**Data for this exercise**
■ ■ ■

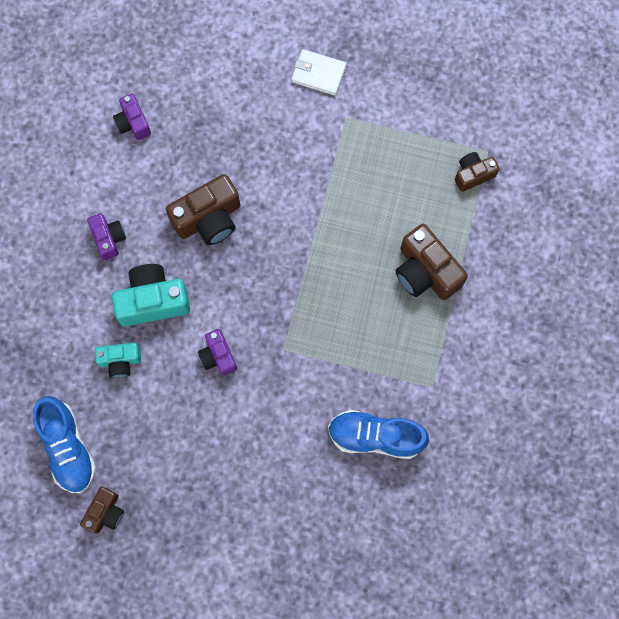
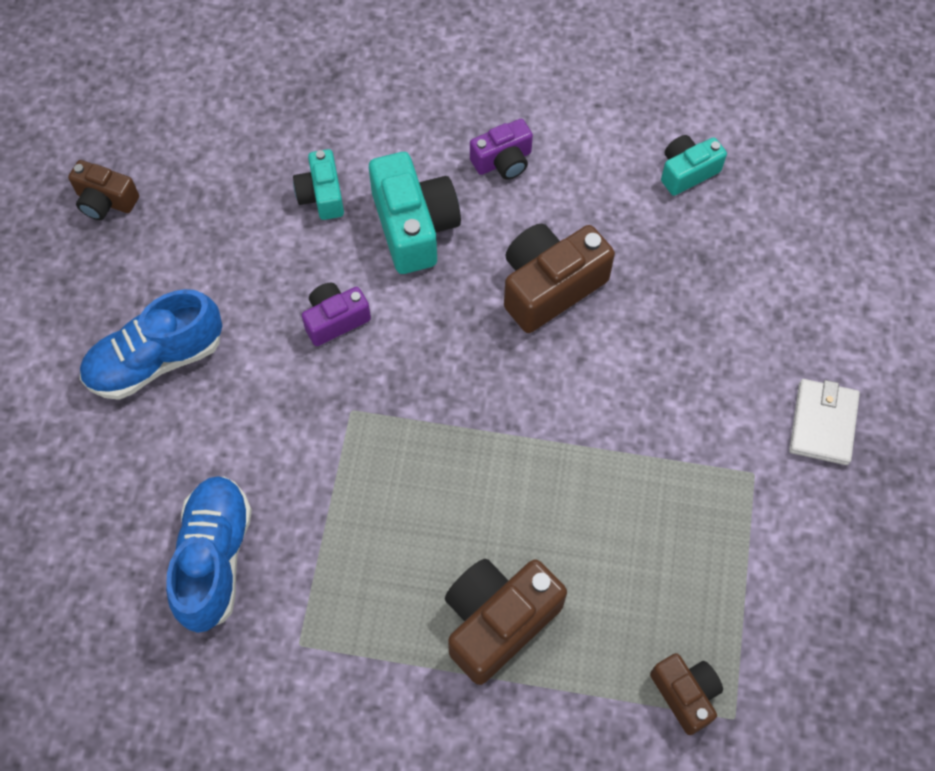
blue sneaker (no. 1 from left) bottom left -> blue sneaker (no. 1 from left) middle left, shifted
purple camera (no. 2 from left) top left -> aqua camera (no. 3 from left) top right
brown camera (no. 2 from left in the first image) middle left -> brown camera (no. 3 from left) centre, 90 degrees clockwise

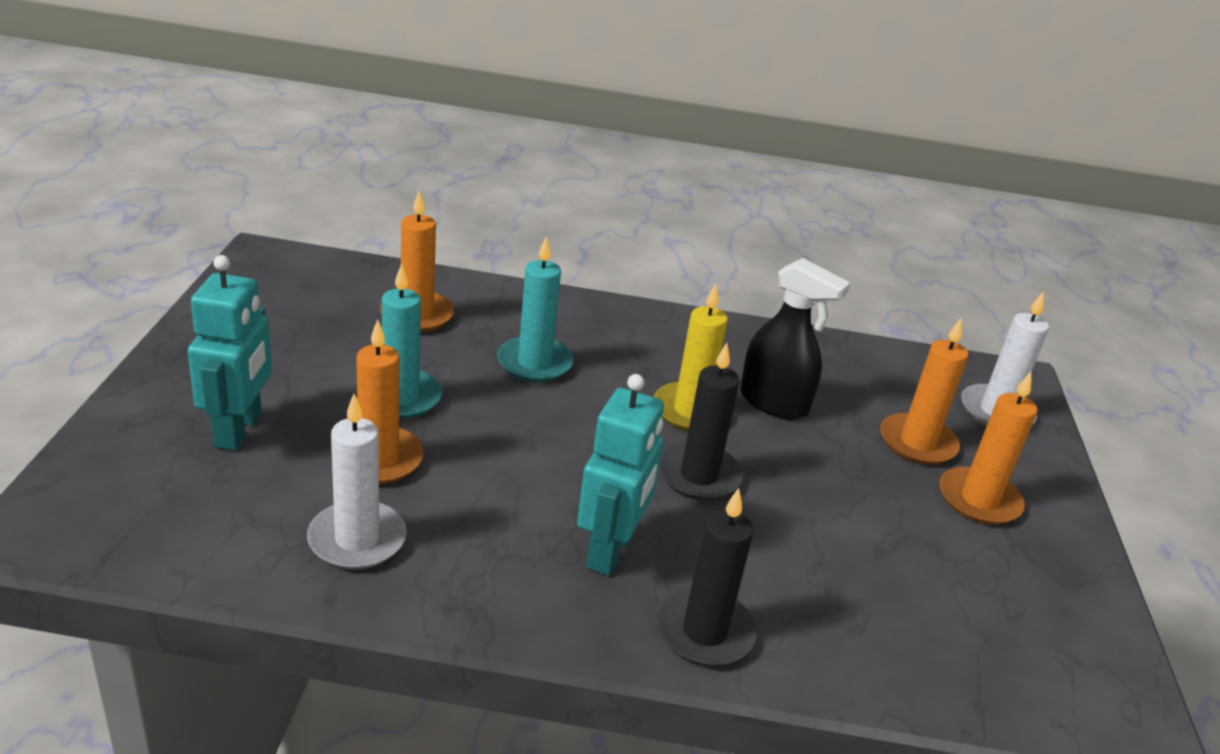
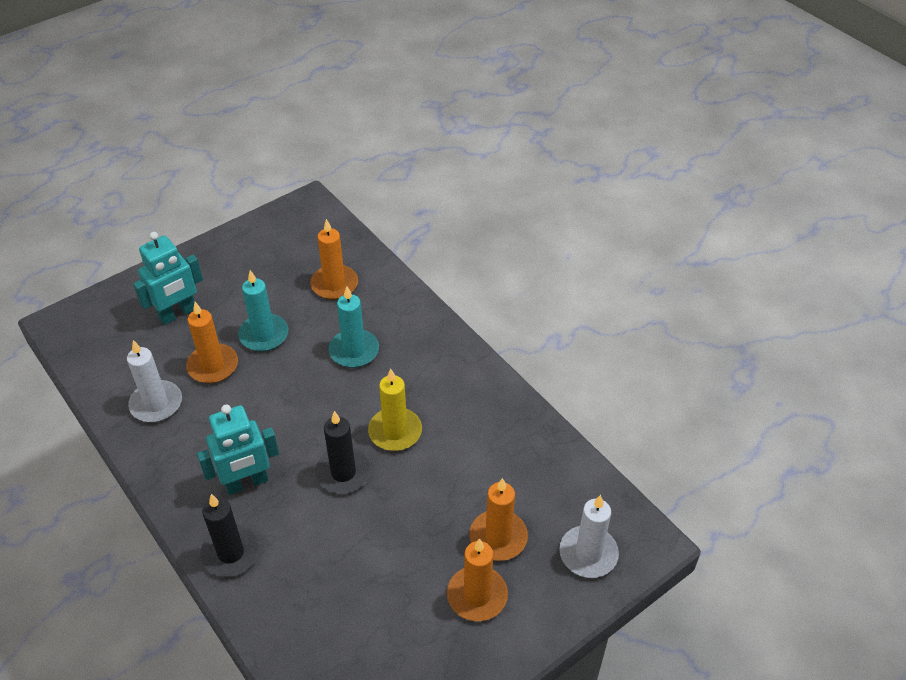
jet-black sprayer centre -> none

■ ■ ■

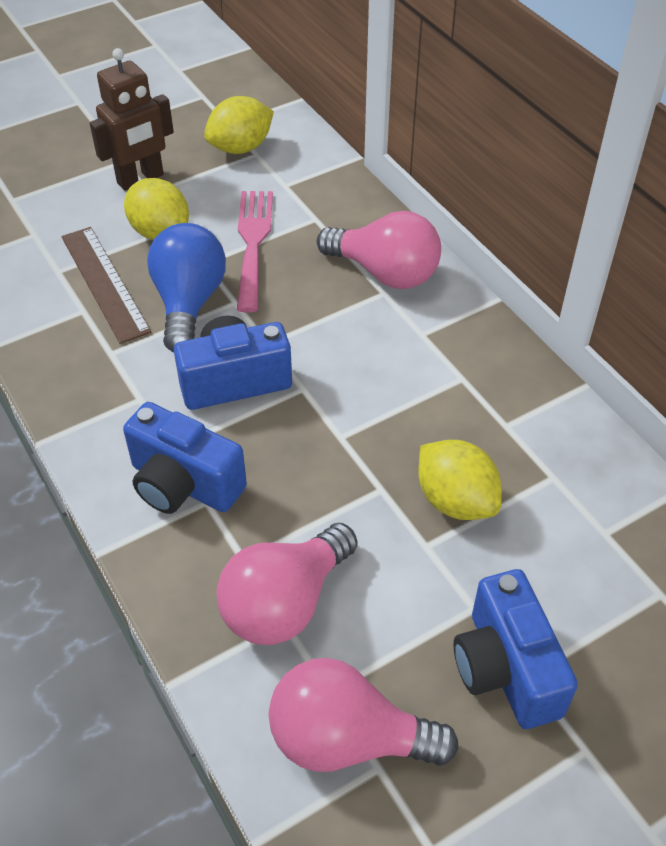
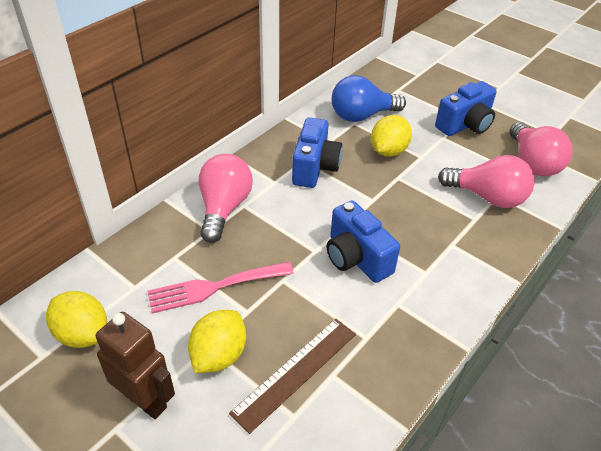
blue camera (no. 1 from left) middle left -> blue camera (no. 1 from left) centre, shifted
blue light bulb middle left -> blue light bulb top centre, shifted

■ ■ ■

**Your goal**
As the answer, set down only the lines from the data above between the one holding "blue sneaker (no. 1 from left) bottom" and the one holding "purple camera (no.", inclusive, exactly as they read.

**Exercise result**
blue sneaker (no. 1 from left) bottom left -> blue sneaker (no. 1 from left) middle left, shifted
purple camera (no. 2 from left) top left -> aqua camera (no. 3 from left) top right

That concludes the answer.